| Problem requirements |
When you reach the line containing "R8: 3.9k (AOUT, U1/P1.3)" in the records below, start copying exactly, and stop once you have copied the line containing "U22: none -> buffer 74HC125 (in T9, out W10)".

*** Block opens ***

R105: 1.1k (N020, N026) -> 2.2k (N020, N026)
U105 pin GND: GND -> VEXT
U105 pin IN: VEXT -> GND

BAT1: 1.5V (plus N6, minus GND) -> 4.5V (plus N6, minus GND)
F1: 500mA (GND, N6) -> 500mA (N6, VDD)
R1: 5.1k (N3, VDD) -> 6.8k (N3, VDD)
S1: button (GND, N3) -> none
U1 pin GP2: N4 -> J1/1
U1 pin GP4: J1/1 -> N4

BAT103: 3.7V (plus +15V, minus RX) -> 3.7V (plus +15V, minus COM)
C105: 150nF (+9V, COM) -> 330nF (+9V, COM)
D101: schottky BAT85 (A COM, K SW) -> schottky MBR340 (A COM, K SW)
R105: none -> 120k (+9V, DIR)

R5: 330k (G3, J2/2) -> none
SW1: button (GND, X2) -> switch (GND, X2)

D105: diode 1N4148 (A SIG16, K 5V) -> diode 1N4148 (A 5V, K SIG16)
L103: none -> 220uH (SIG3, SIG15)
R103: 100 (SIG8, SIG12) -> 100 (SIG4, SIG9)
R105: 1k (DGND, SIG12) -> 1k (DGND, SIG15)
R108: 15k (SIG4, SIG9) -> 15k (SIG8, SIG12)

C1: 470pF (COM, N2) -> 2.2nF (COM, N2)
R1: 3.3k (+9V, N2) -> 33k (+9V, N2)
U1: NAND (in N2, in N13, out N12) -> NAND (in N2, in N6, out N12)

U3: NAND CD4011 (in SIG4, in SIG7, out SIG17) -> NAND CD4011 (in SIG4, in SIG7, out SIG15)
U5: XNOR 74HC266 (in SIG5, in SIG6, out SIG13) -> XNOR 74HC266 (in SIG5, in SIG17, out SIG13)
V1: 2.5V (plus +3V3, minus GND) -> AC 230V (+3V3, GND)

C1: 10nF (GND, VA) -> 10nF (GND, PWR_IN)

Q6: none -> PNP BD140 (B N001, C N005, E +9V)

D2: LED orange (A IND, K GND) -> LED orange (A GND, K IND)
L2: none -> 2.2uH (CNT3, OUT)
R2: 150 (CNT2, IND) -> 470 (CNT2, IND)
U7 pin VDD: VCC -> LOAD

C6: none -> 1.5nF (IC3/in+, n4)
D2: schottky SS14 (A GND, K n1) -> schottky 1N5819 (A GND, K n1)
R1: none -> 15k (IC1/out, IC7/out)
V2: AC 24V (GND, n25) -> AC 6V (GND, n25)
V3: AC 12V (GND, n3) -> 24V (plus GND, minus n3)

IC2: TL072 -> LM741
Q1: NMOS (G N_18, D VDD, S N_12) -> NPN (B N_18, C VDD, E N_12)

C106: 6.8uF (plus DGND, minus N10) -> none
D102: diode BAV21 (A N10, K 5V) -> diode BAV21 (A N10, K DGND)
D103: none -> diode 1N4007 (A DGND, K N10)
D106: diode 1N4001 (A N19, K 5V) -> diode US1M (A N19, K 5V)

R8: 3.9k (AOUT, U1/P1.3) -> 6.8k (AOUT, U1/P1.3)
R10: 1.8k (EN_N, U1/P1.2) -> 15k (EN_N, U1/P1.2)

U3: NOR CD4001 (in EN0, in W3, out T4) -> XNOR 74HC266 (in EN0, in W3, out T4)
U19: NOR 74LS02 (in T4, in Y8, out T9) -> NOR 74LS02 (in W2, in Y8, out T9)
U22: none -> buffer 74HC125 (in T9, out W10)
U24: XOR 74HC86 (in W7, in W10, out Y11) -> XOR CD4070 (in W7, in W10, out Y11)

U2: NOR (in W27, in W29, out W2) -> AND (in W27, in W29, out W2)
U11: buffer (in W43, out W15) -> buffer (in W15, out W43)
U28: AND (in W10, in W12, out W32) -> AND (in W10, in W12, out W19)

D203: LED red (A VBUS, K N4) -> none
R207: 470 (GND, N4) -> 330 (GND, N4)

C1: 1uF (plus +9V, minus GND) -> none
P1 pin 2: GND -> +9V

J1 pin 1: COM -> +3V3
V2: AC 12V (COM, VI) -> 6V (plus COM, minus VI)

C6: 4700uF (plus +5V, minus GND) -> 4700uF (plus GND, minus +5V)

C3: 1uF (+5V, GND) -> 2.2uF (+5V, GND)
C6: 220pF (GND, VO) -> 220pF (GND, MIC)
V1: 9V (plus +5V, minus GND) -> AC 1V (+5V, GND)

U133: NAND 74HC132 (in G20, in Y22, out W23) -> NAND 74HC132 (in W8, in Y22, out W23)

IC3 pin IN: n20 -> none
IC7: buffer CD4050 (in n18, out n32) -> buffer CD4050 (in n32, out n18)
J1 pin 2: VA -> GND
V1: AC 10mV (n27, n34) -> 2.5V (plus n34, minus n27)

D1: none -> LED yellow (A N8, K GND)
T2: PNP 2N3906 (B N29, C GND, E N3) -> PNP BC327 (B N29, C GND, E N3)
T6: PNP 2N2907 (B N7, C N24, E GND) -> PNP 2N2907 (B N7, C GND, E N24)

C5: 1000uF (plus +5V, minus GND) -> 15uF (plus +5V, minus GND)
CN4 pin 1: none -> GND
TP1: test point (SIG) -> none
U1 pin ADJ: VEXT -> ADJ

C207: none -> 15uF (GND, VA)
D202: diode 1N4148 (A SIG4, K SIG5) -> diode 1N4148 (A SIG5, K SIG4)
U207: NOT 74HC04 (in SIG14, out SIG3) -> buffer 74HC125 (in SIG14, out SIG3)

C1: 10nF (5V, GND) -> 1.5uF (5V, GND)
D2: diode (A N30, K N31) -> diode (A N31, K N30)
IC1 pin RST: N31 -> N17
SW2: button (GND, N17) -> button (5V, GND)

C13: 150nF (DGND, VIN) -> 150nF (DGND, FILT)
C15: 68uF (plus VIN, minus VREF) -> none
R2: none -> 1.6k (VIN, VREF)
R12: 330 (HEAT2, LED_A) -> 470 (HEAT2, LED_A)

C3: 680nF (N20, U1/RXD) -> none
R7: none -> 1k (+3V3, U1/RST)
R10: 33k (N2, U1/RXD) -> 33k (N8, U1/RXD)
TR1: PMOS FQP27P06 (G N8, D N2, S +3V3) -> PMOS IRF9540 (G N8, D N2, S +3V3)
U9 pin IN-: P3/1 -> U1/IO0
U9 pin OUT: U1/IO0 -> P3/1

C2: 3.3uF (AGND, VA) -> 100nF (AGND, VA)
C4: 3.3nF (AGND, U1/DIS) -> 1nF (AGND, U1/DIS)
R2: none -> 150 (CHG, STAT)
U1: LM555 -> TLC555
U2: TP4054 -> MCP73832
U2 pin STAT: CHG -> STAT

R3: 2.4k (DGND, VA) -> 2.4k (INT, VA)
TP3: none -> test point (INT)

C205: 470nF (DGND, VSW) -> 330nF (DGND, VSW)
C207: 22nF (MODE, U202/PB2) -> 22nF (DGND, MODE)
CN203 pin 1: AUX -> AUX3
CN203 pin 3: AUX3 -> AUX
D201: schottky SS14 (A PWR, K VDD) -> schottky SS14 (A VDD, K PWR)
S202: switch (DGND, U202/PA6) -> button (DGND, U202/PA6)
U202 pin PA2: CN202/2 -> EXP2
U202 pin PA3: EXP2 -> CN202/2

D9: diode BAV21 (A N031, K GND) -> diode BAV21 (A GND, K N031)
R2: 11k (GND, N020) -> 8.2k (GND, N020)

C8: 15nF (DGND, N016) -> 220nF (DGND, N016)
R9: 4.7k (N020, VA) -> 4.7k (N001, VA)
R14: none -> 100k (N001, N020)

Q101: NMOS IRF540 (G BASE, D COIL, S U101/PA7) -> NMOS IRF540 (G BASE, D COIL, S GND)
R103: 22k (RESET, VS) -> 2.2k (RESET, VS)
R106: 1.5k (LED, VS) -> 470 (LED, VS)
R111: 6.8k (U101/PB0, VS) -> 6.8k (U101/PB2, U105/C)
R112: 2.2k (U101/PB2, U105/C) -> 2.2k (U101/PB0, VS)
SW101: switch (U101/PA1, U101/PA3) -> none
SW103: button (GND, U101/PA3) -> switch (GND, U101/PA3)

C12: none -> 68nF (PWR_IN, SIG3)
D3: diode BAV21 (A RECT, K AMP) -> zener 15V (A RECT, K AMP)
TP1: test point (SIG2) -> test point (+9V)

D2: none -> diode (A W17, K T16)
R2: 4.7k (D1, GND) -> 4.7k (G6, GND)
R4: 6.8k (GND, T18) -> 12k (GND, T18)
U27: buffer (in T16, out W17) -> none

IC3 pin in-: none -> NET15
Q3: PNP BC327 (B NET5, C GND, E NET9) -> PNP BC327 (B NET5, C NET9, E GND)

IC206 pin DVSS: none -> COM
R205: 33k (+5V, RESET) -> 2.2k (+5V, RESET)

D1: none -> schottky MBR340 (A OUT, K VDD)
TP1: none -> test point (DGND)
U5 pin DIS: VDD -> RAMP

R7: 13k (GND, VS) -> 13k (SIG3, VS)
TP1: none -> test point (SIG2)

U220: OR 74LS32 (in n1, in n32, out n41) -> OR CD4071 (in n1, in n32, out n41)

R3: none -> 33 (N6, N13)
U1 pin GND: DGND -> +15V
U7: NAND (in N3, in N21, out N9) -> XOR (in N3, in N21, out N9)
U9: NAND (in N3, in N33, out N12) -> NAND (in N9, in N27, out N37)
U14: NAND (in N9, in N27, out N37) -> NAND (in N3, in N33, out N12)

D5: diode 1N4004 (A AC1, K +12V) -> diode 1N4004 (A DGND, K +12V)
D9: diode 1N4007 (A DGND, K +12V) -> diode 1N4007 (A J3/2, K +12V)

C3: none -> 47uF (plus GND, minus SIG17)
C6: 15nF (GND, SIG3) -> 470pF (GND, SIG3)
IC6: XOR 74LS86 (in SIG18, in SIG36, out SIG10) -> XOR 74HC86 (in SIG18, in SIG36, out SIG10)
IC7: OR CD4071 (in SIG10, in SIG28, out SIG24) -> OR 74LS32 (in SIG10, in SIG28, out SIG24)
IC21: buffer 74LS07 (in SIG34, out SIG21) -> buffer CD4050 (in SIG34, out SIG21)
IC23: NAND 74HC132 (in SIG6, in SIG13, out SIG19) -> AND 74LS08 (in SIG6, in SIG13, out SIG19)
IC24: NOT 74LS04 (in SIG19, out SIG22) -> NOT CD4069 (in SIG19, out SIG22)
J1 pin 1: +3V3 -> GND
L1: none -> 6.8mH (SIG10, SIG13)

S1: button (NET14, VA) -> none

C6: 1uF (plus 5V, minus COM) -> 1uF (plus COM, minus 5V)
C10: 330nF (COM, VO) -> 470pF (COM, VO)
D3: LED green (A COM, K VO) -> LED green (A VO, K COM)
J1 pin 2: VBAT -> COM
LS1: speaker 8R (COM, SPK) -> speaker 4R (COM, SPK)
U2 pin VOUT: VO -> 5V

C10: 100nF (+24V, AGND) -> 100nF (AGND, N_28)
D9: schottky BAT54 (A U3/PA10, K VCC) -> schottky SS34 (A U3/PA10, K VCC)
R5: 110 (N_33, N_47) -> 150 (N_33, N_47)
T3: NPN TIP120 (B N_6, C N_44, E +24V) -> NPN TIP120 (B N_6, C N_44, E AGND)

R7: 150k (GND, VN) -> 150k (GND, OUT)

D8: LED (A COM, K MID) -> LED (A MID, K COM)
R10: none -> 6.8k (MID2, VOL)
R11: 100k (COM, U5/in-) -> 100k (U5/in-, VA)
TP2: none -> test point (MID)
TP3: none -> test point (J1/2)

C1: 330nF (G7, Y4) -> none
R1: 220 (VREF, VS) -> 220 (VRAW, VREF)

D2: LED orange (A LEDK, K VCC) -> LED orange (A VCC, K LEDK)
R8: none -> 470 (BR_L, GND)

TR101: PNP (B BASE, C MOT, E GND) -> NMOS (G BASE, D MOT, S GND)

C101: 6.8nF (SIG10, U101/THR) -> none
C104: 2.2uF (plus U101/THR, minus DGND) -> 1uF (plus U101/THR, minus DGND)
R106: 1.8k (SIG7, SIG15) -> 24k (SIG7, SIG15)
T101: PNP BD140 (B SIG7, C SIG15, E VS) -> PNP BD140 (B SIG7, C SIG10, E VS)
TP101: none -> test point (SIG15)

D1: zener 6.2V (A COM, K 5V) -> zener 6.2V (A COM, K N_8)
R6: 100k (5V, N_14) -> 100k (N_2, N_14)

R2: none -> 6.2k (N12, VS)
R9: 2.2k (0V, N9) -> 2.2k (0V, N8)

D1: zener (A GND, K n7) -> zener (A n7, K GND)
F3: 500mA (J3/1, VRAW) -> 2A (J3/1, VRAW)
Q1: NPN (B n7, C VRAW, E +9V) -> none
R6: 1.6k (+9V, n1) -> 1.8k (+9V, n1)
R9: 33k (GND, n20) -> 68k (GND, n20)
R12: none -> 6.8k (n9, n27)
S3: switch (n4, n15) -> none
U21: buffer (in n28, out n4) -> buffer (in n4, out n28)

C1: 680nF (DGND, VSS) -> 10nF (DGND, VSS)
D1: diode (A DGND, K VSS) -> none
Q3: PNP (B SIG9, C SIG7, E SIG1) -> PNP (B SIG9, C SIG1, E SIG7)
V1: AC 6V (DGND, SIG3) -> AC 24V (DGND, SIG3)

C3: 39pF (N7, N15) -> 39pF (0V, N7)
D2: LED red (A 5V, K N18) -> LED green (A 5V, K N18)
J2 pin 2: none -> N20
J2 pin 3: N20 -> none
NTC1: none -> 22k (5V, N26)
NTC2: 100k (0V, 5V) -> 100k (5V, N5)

*** Block closes ***

| Exercise answer |
R8: 3.9k (AOUT, U1/P1.3) -> 6.8k (AOUT, U1/P1.3)
R10: 1.8k (EN_N, U1/P1.2) -> 15k (EN_N, U1/P1.2)

U3: NOR CD4001 (in EN0, in W3, out T4) -> XNOR 74HC266 (in EN0, in W3, out T4)
U19: NOR 74LS02 (in T4, in Y8, out T9) -> NOR 74LS02 (in W2, in Y8, out T9)
U22: none -> buffer 74HC125 (in T9, out W10)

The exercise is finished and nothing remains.